[Information provided]
══════════
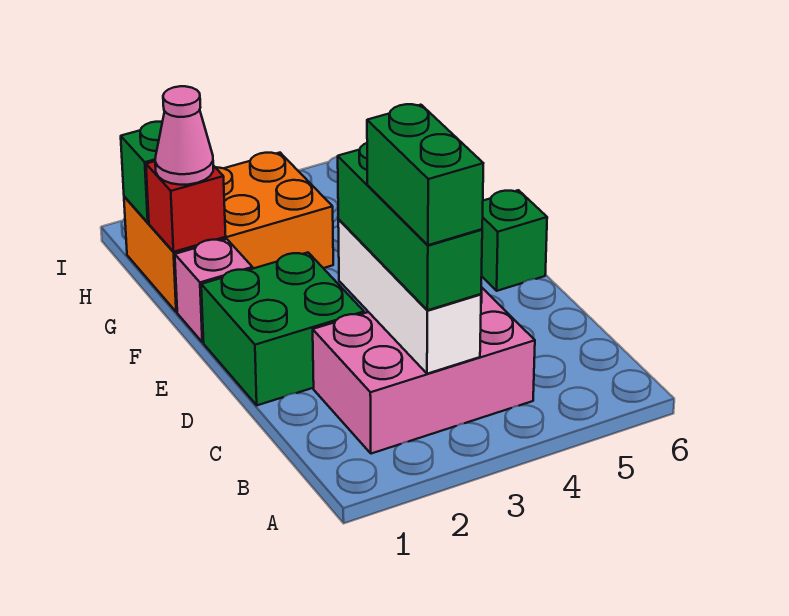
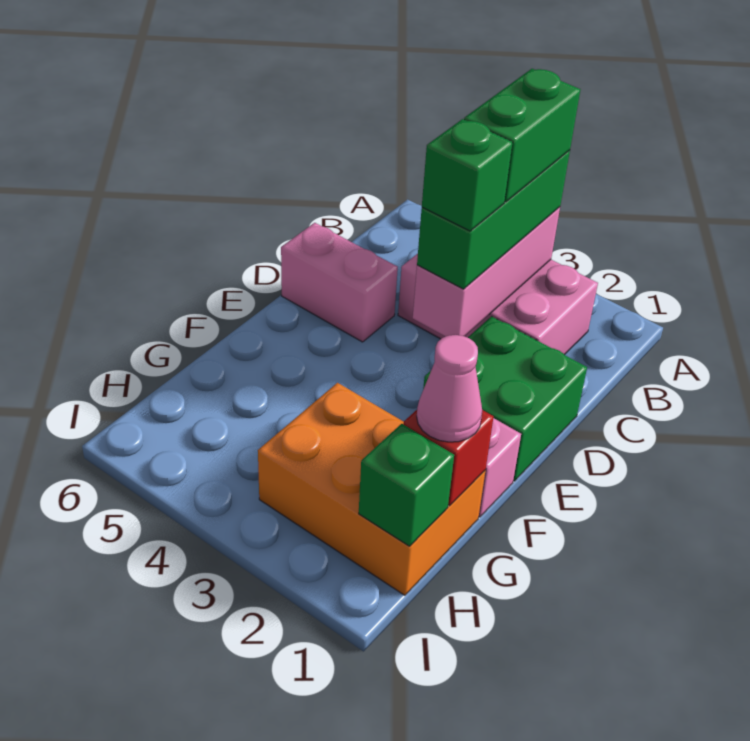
white brick B3:D3 level 2 -> pink brick B3:D3 level 2
none -> pink brick D5:D6 level 1
green brick E6 level 1 -> green brick D3 level 4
══════════
[How to complete this task] Would you please give the material above again, unchanged but without pictures?

[Response box]
white brick B3:D3 level 2 -> pink brick B3:D3 level 2
none -> pink brick D5:D6 level 1
green brick E6 level 1 -> green brick D3 level 4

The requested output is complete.